__Exercise requirements__:
Set down the listing below word for word, from the line with "Kyiv: 12:50 -> 1:50" to the line with "69: 12:36 -> 12:54", including both of those lines. Omit the pictures from your answer.

━━━━━ Records for the task ━━━━━

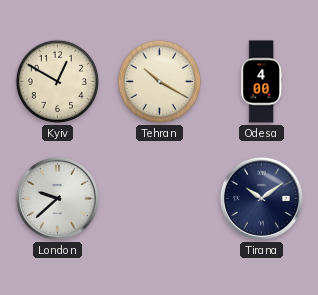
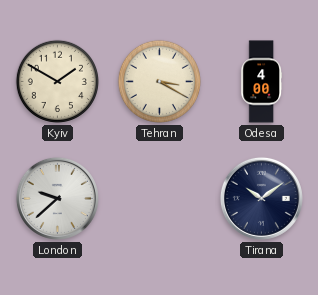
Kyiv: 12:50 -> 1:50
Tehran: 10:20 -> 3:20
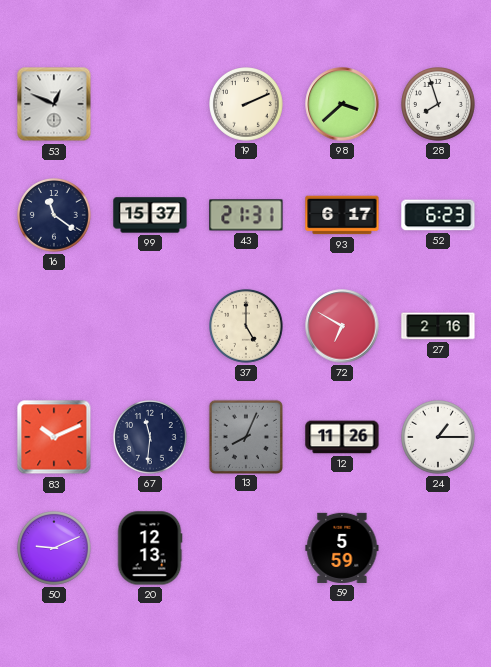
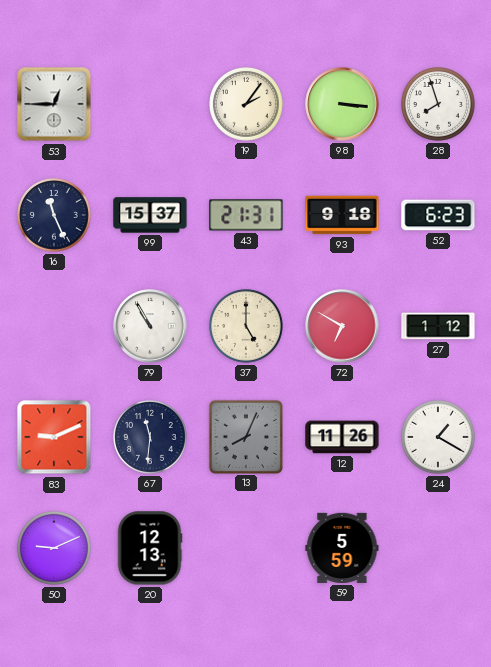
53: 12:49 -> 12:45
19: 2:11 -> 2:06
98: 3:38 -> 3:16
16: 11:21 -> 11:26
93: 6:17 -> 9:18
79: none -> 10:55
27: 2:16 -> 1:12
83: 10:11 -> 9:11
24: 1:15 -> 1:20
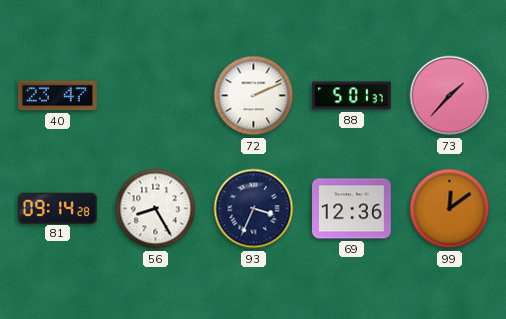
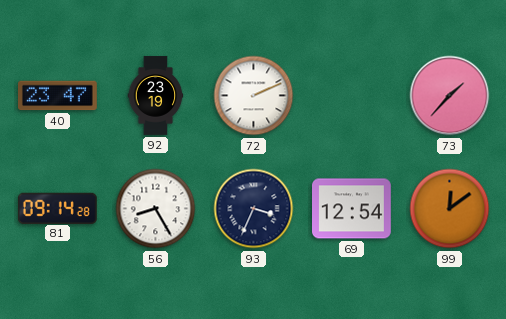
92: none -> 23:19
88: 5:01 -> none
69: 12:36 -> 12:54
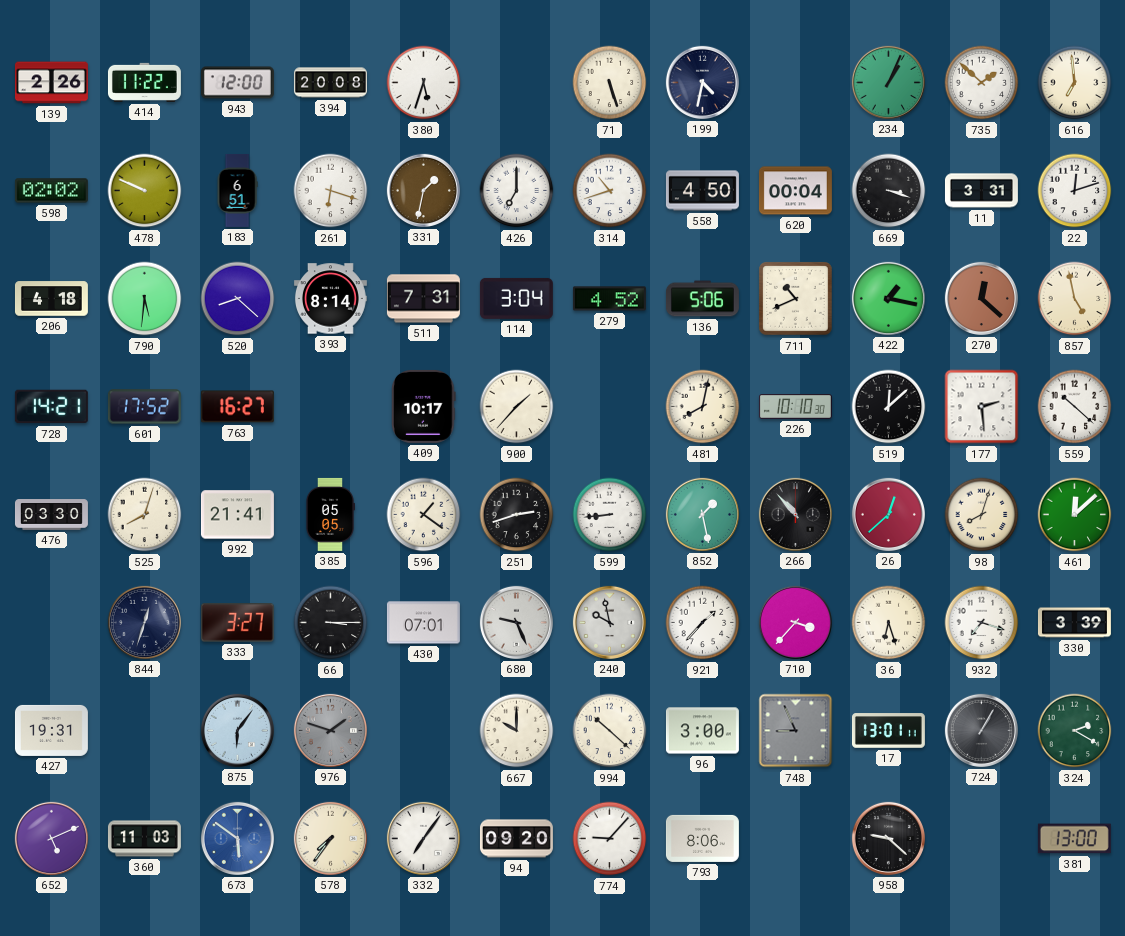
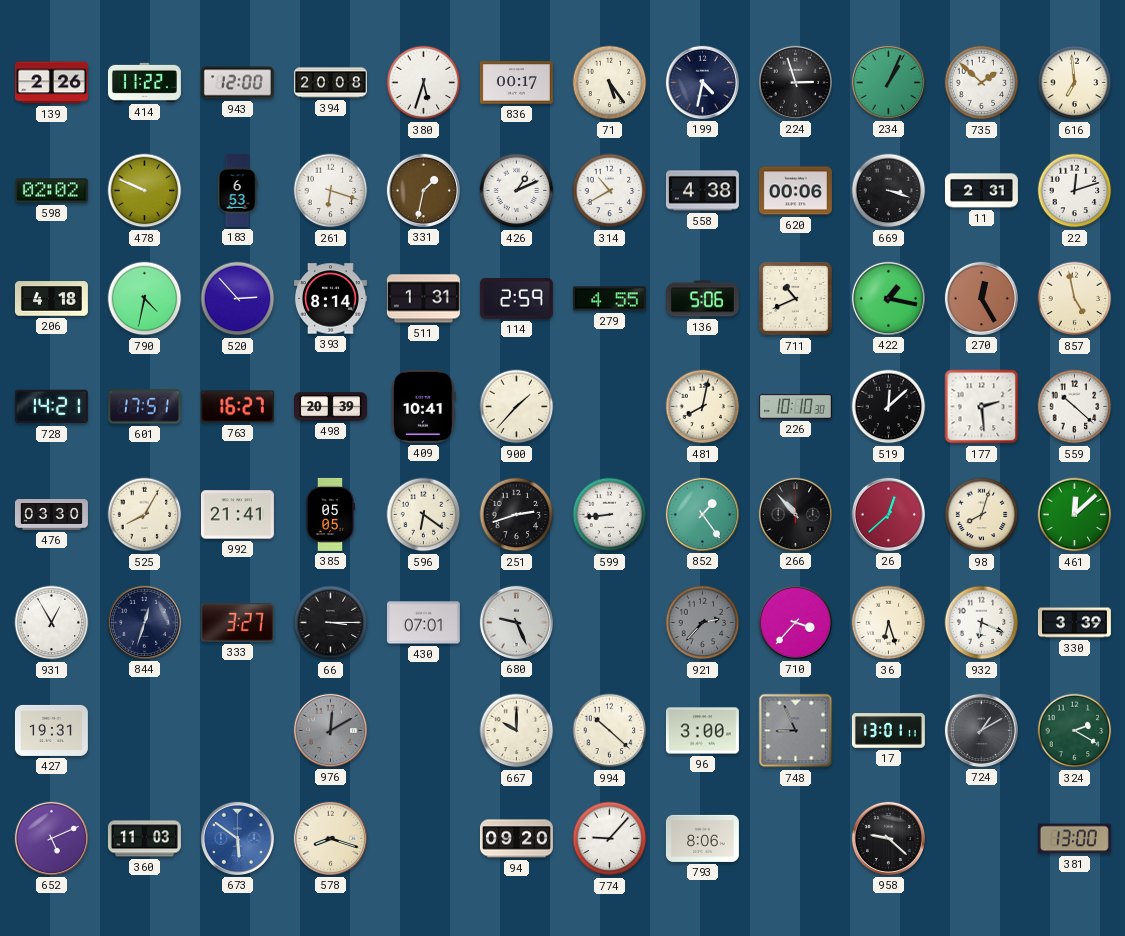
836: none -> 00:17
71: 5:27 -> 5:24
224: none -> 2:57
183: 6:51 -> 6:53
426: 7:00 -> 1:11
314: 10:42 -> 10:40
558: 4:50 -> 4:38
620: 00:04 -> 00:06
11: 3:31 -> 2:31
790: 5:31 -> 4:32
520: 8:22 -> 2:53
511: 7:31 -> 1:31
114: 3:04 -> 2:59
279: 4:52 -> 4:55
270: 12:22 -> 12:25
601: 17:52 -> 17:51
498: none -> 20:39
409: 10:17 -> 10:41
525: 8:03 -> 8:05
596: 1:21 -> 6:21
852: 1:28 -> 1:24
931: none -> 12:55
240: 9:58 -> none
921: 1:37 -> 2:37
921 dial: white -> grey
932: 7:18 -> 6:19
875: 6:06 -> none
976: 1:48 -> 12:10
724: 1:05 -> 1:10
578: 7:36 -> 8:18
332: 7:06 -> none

━━━━━
━━━━━ Records for the task ━━━━━

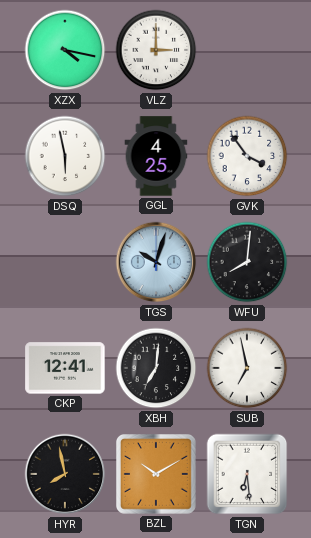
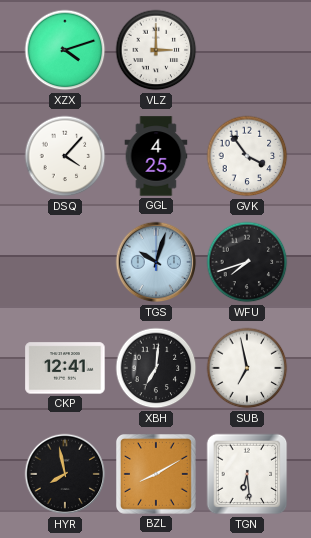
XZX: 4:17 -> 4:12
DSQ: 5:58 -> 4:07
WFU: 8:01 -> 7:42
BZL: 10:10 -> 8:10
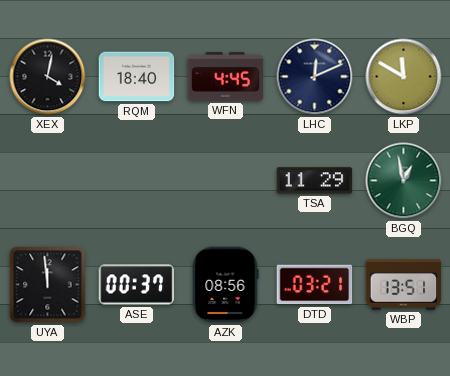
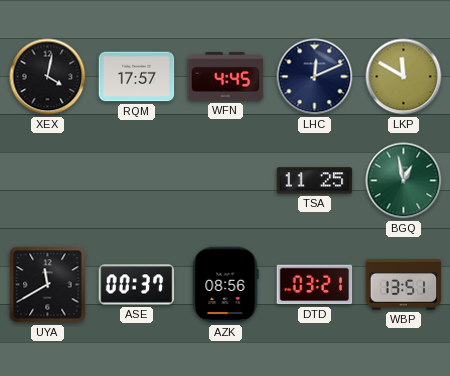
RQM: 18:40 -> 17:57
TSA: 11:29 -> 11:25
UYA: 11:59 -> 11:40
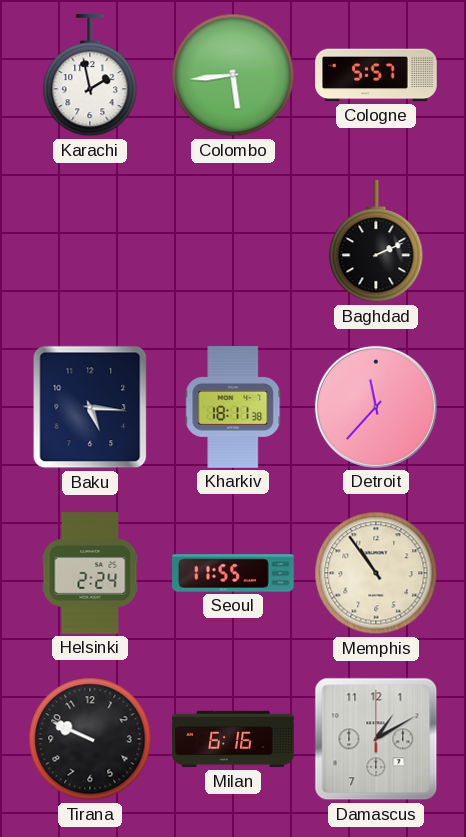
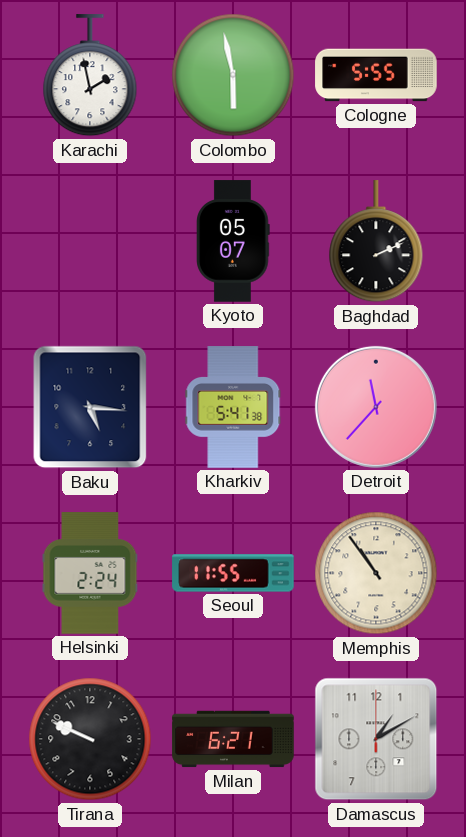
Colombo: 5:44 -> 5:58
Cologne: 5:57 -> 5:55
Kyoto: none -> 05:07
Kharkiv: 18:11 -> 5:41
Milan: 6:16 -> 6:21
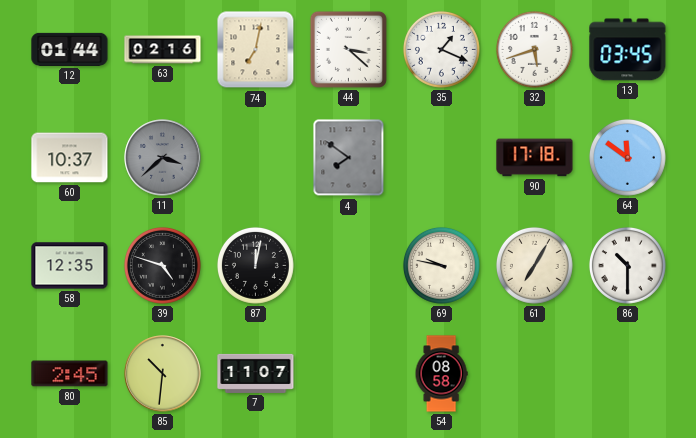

━━━━━
━━━━━ Records for the task ━━━━━

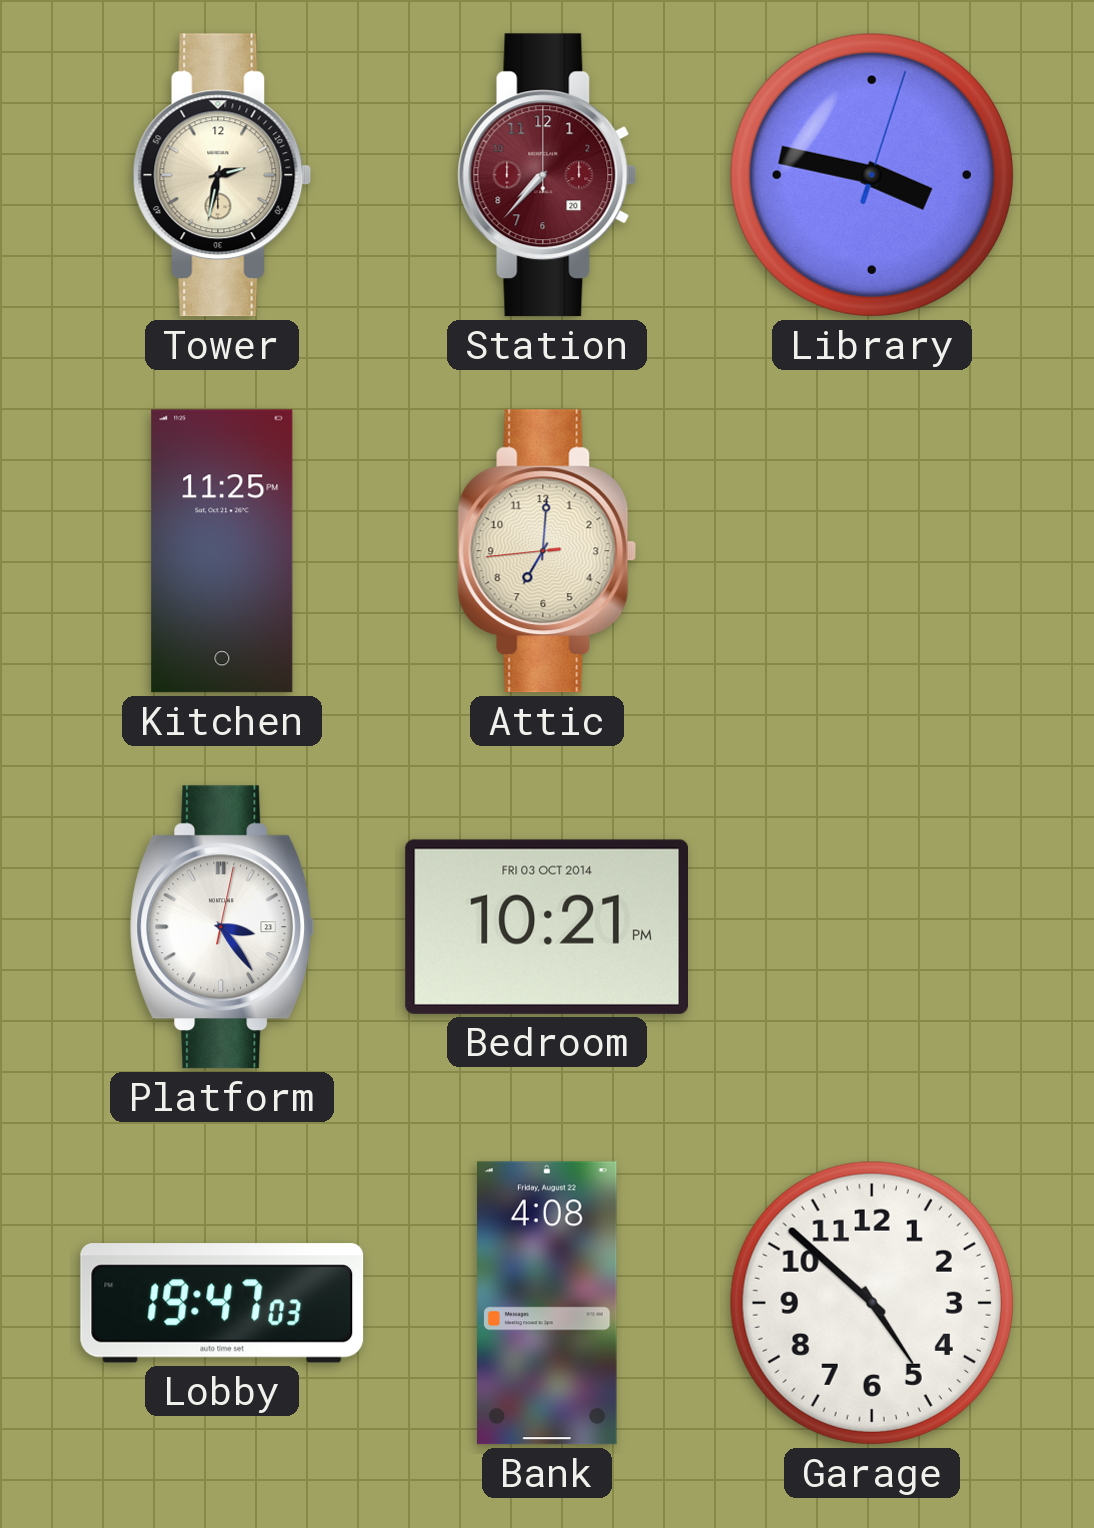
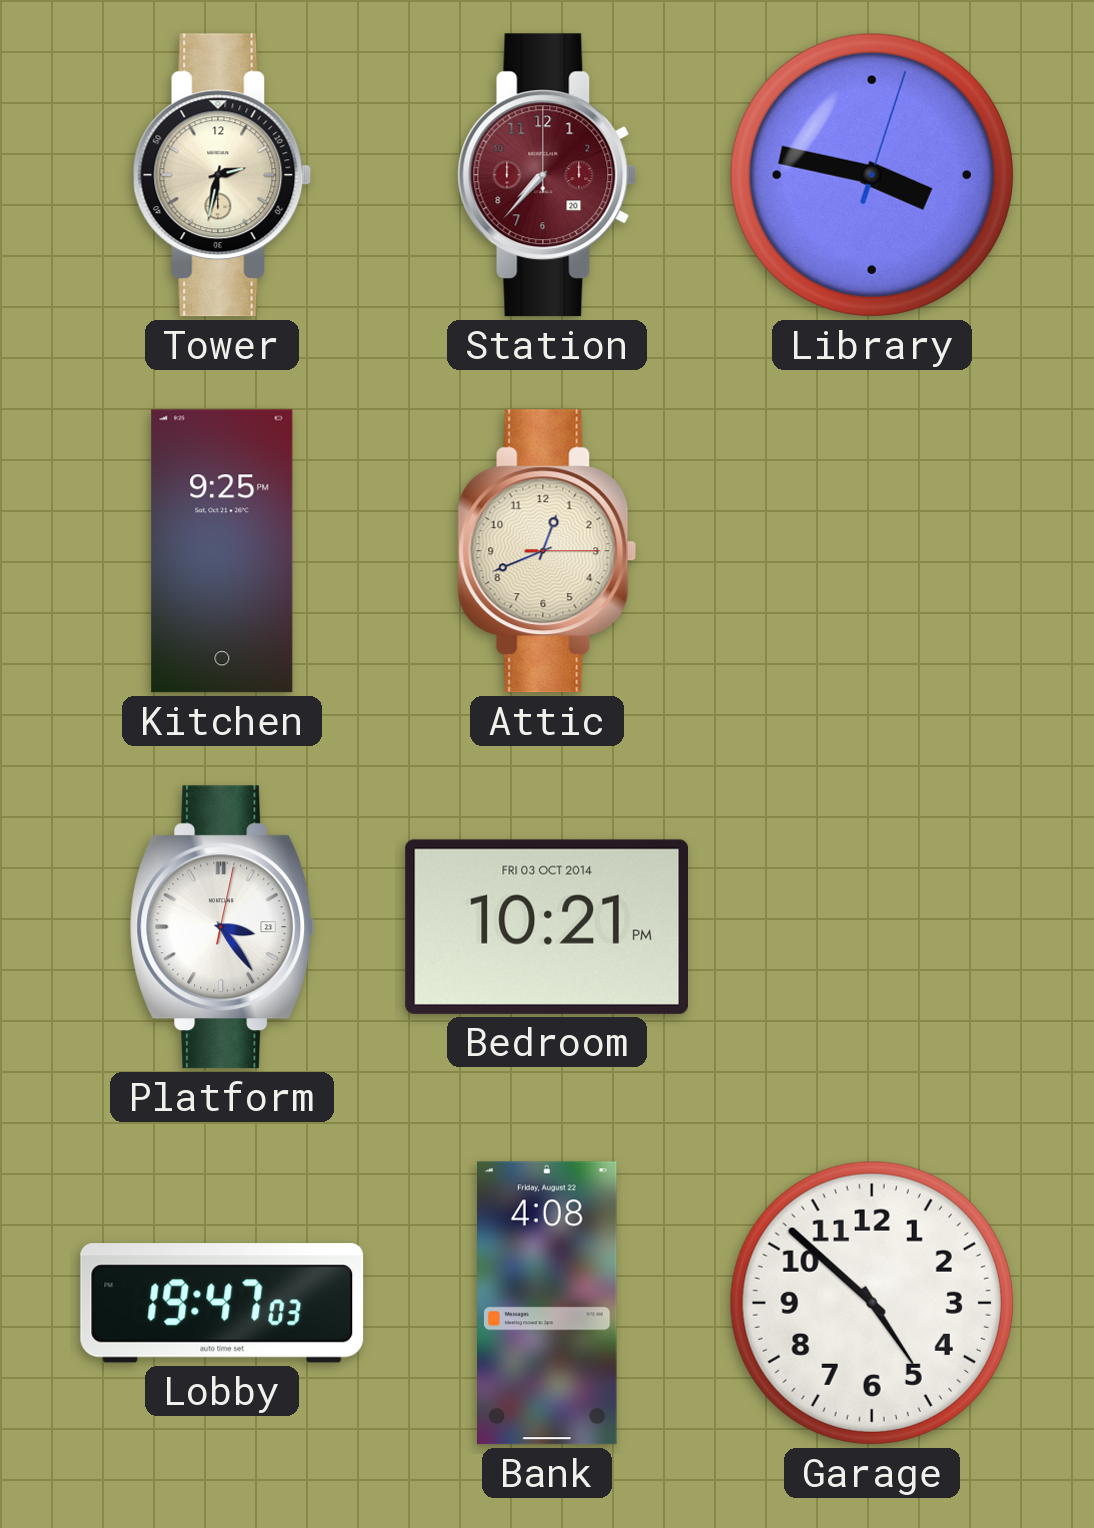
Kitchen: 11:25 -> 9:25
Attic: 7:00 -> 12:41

━━━━━

__Task answer__:
Kyiv: 12:50 -> 1:50
Tehran: 10:20 -> 3:20
53: 12:49 -> 12:45
19: 2:11 -> 2:06
98: 3:38 -> 3:16
16: 11:21 -> 11:26
93: 6:17 -> 9:18
79: none -> 10:55
27: 2:16 -> 1:12
83: 10:11 -> 9:11
24: 1:15 -> 1:20
92: none -> 23:19
88: 5:01 -> none
69: 12:36 -> 12:54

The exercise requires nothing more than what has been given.